--- Provided material ---

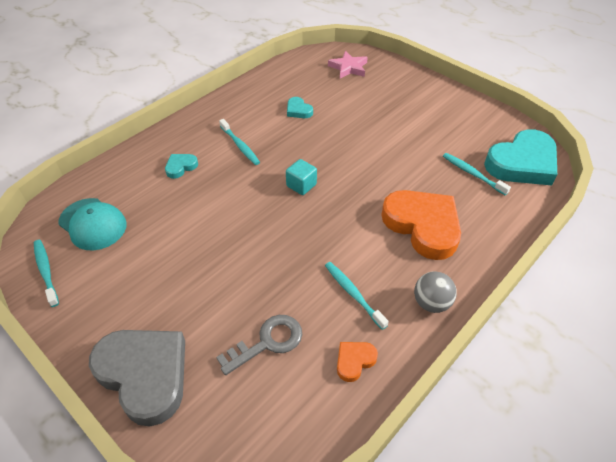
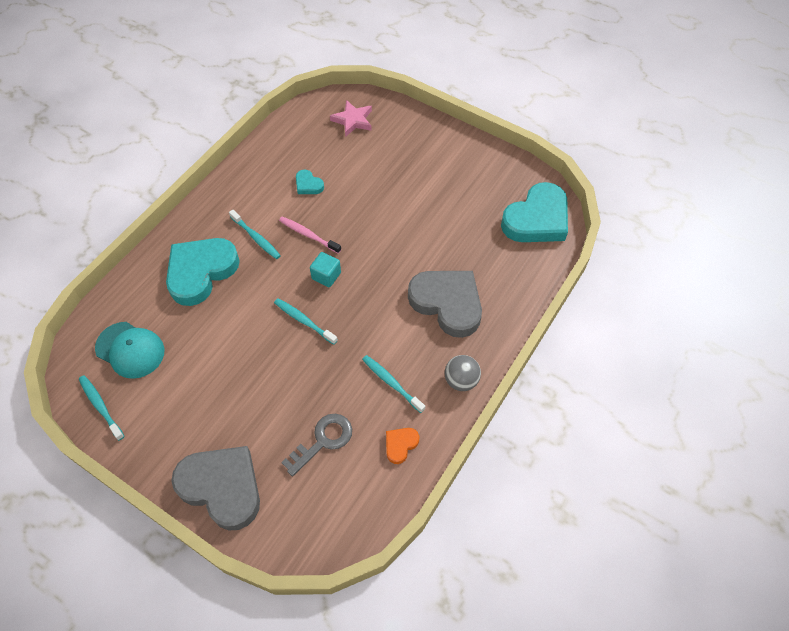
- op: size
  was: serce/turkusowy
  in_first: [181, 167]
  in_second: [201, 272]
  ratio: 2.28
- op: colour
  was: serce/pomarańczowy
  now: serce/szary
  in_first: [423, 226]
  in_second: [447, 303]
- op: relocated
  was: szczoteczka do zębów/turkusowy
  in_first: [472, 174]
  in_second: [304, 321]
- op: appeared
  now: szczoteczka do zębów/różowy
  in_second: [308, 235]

---
--- Provided material ---

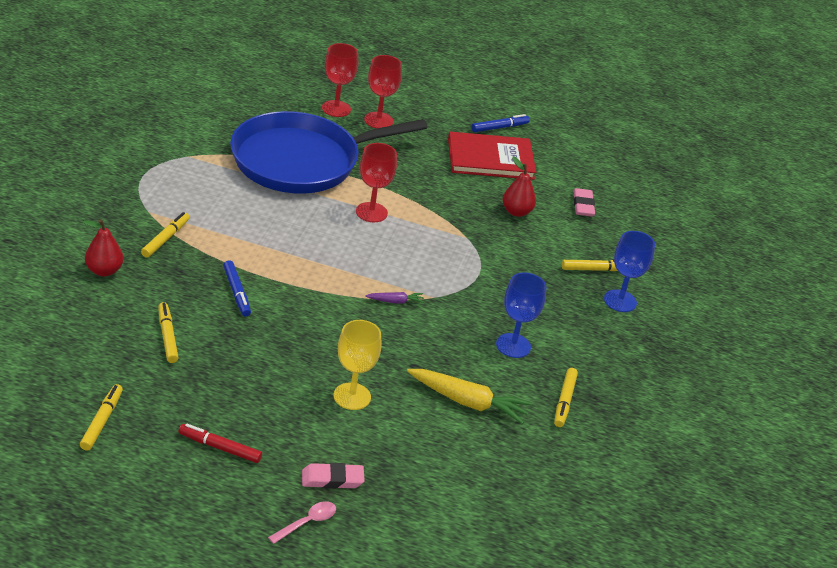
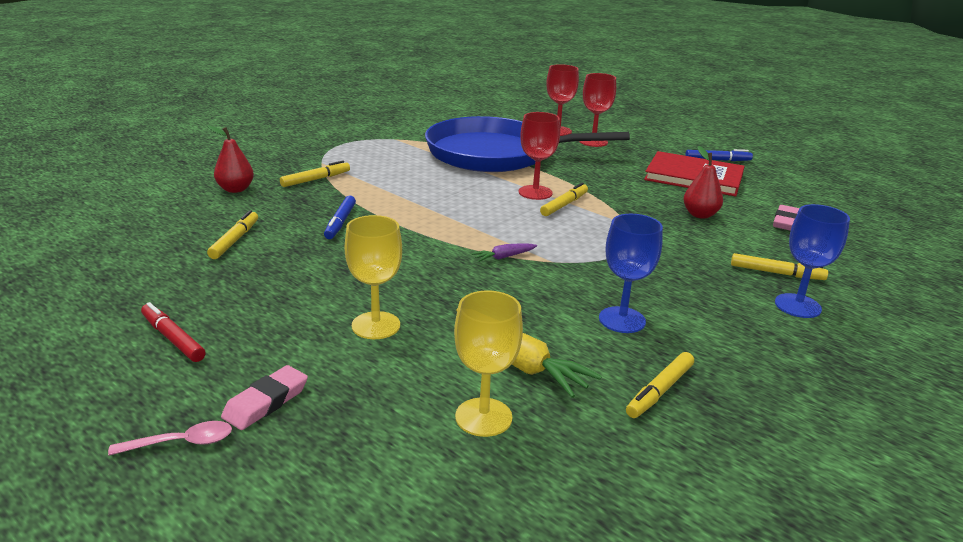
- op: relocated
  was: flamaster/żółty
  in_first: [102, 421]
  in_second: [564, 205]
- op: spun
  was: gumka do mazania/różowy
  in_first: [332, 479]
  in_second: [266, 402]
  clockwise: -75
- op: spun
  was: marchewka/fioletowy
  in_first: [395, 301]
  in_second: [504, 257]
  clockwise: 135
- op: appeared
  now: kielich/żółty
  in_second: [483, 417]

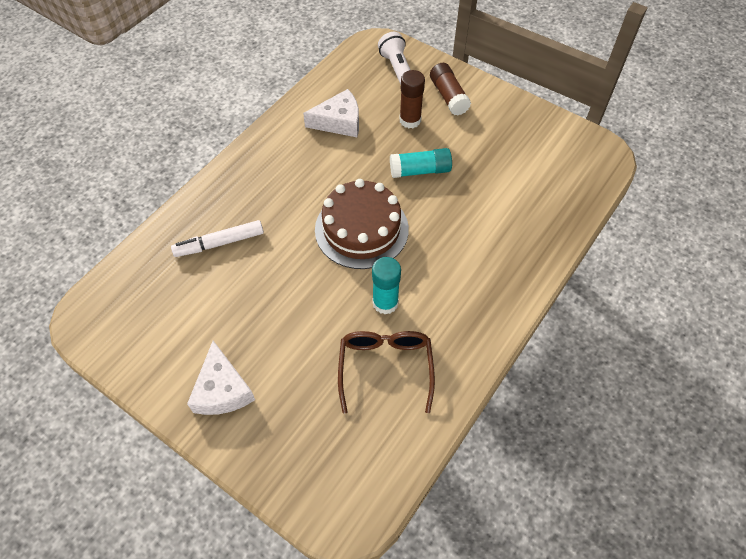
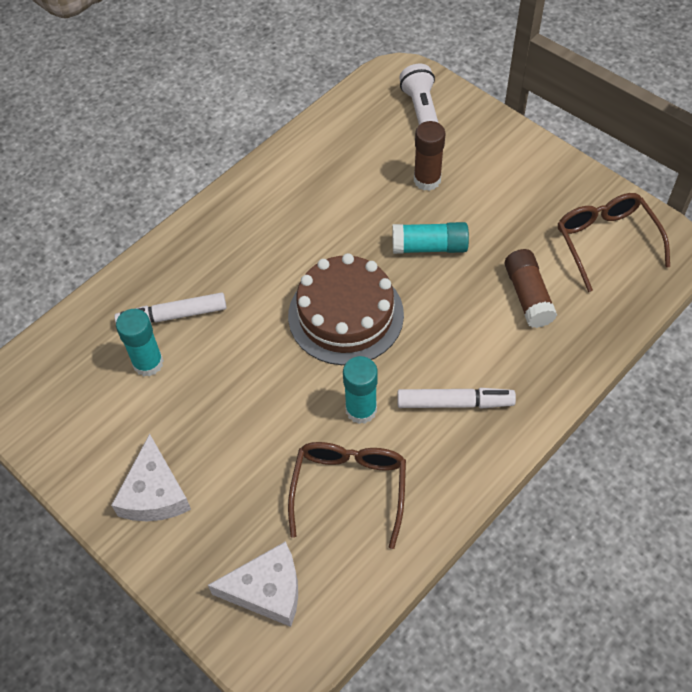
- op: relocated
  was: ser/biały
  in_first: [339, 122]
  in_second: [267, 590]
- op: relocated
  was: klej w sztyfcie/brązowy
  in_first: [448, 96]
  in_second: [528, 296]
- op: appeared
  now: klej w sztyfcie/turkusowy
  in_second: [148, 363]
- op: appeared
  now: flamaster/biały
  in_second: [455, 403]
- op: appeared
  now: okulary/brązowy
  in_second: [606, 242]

---

Exercise goal>
In the entries above, find lines with "flamaster" and copy each.

Answer to the exercise>
  was: flamaster/żółty
  now: flamaster/biały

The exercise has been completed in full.